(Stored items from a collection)
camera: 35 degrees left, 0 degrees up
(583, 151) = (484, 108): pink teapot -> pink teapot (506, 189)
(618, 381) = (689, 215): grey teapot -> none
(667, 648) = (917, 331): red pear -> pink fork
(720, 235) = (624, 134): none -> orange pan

> [AIM OF THE TASK]: Your answer must be one number: the count of lines in the entries that contain the string "pink".

> [EXERCISE SOLUTION]: 2